§ **Exercise goal**:
When you reach the line containing "white traffic cone: 4 -> 3" in the data below, begin returning lines exactly as written, and stop once the line containing "black shoe: 4 -> 3" has been returned.

§ **Provided information**:

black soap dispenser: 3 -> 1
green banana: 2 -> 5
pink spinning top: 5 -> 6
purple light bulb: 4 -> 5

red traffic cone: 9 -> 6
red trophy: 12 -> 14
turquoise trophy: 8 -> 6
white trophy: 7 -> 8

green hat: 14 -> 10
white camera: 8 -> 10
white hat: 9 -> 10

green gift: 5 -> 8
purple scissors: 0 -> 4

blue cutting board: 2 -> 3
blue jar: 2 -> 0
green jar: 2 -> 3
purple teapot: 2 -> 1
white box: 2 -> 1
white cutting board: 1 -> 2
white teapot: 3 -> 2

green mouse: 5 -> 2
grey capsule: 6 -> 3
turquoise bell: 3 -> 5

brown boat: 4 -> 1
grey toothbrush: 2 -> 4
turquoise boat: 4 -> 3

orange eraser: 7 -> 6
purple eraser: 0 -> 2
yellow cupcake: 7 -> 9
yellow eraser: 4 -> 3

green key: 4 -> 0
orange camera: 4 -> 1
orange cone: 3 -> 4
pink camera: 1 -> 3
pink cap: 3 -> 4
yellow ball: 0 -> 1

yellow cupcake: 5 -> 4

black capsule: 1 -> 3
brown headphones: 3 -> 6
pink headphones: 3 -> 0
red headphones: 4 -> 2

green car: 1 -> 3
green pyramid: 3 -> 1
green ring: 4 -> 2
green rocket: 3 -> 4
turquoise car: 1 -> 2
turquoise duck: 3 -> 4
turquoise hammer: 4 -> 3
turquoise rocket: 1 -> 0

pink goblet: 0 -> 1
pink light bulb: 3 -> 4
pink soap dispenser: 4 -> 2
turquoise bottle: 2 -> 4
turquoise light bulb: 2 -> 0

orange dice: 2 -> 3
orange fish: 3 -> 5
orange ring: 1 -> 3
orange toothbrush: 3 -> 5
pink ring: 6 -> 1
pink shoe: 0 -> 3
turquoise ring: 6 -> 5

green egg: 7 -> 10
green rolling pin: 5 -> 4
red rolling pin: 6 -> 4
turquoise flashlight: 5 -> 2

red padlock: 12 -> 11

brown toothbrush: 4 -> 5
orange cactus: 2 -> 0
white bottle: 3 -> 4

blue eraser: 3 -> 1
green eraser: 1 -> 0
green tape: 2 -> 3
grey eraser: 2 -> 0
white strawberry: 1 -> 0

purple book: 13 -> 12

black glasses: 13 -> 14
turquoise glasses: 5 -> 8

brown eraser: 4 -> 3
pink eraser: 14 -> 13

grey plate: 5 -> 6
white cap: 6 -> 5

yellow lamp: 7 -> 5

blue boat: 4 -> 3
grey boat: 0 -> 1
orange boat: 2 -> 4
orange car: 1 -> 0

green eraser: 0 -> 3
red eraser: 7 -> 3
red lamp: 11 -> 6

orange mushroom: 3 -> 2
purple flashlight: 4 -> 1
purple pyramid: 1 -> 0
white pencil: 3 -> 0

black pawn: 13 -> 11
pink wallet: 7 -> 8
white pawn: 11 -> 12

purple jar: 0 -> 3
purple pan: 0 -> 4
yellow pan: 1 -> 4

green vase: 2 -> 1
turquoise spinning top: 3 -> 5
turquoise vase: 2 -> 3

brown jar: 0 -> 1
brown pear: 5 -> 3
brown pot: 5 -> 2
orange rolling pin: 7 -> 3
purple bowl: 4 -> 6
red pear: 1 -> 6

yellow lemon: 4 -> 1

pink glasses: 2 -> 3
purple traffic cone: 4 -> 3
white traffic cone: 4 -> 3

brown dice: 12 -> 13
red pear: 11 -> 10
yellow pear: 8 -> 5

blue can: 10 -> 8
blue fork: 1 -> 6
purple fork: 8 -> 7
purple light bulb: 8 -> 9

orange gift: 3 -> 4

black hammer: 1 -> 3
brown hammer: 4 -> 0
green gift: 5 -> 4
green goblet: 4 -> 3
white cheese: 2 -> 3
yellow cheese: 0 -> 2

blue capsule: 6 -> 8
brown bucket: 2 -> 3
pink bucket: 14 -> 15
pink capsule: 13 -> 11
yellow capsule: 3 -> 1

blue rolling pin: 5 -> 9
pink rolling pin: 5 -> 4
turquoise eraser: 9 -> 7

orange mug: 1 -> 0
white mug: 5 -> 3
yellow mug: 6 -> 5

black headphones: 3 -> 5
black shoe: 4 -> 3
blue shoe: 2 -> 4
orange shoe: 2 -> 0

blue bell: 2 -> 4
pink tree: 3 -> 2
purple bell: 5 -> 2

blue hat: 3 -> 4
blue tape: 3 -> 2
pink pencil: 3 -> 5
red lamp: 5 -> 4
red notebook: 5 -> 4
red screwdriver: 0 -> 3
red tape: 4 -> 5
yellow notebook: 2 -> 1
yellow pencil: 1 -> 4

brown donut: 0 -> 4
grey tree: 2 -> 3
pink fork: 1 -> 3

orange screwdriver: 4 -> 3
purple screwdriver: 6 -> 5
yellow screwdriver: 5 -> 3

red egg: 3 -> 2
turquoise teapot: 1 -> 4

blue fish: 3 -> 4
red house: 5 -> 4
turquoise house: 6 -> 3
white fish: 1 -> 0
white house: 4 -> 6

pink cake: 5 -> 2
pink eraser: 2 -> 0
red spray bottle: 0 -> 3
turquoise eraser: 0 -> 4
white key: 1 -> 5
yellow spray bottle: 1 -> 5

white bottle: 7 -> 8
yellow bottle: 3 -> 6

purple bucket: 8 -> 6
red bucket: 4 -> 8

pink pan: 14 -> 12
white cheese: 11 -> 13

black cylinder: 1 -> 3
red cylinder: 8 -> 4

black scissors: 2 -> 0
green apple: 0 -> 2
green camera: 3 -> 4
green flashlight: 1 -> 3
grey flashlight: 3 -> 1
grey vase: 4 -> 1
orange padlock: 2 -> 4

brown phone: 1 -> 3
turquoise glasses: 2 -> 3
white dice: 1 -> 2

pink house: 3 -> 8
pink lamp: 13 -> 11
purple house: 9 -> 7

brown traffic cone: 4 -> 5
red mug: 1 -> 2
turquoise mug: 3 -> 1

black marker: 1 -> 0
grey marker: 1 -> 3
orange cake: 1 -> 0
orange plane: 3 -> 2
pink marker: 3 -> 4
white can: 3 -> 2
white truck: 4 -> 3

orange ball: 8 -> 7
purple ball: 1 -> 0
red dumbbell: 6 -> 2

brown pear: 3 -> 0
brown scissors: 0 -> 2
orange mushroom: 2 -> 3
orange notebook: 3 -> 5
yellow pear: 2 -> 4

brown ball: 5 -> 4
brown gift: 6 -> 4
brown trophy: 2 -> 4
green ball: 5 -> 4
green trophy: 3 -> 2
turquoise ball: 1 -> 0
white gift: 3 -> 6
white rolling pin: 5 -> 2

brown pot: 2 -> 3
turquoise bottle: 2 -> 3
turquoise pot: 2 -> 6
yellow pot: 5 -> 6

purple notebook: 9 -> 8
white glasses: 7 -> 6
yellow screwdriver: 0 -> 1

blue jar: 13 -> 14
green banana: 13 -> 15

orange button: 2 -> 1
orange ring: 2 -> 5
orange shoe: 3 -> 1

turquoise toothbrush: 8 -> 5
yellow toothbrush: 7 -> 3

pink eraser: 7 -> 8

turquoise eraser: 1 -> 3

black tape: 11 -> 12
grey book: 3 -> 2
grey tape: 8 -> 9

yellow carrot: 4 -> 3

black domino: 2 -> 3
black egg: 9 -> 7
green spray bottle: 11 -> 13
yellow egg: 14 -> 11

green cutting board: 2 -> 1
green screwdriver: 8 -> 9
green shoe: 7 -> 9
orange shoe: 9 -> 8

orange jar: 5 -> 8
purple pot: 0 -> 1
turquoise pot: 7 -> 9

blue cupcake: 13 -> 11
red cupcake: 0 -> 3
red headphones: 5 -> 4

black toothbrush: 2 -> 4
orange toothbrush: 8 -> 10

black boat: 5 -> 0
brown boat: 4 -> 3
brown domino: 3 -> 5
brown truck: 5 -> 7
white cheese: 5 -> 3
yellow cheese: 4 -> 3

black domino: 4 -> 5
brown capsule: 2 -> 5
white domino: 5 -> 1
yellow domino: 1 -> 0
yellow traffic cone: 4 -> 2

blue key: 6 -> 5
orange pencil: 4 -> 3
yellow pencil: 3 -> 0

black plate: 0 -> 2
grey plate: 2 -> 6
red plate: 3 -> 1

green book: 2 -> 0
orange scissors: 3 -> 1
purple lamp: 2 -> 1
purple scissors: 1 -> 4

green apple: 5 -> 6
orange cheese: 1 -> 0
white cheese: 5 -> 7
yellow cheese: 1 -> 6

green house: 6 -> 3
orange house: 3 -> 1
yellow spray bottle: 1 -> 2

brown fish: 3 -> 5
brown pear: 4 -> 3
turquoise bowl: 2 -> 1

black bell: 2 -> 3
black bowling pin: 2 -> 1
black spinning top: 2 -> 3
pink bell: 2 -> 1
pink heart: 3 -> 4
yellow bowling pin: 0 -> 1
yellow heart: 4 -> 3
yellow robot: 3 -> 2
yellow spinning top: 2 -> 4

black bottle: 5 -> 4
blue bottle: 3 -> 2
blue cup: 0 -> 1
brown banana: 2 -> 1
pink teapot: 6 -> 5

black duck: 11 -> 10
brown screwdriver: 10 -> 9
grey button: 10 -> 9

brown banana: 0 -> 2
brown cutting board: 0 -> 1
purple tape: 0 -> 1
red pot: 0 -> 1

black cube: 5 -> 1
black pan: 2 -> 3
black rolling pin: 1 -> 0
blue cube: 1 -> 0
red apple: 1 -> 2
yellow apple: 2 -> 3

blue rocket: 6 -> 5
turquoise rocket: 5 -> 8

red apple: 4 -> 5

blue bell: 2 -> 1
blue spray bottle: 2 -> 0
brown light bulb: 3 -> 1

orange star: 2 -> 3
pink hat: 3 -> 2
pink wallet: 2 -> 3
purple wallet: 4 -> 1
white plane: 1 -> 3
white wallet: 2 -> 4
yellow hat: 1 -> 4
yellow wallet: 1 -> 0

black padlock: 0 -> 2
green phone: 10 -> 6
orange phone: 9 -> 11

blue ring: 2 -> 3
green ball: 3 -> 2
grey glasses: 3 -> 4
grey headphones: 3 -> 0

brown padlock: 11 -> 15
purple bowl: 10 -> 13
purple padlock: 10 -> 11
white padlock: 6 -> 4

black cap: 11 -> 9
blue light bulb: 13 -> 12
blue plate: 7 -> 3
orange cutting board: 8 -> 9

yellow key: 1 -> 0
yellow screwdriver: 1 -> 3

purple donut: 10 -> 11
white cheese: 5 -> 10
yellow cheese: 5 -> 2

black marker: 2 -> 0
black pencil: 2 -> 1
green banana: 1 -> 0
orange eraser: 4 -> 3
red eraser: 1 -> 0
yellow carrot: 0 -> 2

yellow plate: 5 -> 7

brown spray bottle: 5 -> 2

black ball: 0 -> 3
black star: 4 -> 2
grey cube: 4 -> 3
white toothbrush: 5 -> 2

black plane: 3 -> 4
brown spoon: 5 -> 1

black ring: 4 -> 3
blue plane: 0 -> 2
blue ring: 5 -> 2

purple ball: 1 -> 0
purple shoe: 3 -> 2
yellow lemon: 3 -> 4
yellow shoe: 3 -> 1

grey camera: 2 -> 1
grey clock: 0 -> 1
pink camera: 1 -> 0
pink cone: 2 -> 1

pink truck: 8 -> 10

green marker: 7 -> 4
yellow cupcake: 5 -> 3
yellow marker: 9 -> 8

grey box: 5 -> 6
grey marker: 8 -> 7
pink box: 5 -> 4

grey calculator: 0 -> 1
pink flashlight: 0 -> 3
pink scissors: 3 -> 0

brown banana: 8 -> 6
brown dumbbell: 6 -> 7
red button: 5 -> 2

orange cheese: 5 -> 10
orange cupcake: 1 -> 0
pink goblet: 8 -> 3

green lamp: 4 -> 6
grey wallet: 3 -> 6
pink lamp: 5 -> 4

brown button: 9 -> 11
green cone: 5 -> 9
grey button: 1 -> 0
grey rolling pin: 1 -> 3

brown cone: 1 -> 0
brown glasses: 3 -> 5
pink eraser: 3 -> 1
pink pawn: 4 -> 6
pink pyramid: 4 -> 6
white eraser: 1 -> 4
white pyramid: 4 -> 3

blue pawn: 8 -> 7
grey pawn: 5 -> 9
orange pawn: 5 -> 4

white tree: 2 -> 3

§ **Task response**:
white traffic cone: 4 -> 3

brown dice: 12 -> 13
red pear: 11 -> 10
yellow pear: 8 -> 5

blue can: 10 -> 8
blue fork: 1 -> 6
purple fork: 8 -> 7
purple light bulb: 8 -> 9

orange gift: 3 -> 4

black hammer: 1 -> 3
brown hammer: 4 -> 0
green gift: 5 -> 4
green goblet: 4 -> 3
white cheese: 2 -> 3
yellow cheese: 0 -> 2

blue capsule: 6 -> 8
brown bucket: 2 -> 3
pink bucket: 14 -> 15
pink capsule: 13 -> 11
yellow capsule: 3 -> 1

blue rolling pin: 5 -> 9
pink rolling pin: 5 -> 4
turquoise eraser: 9 -> 7

orange mug: 1 -> 0
white mug: 5 -> 3
yellow mug: 6 -> 5

black headphones: 3 -> 5
black shoe: 4 -> 3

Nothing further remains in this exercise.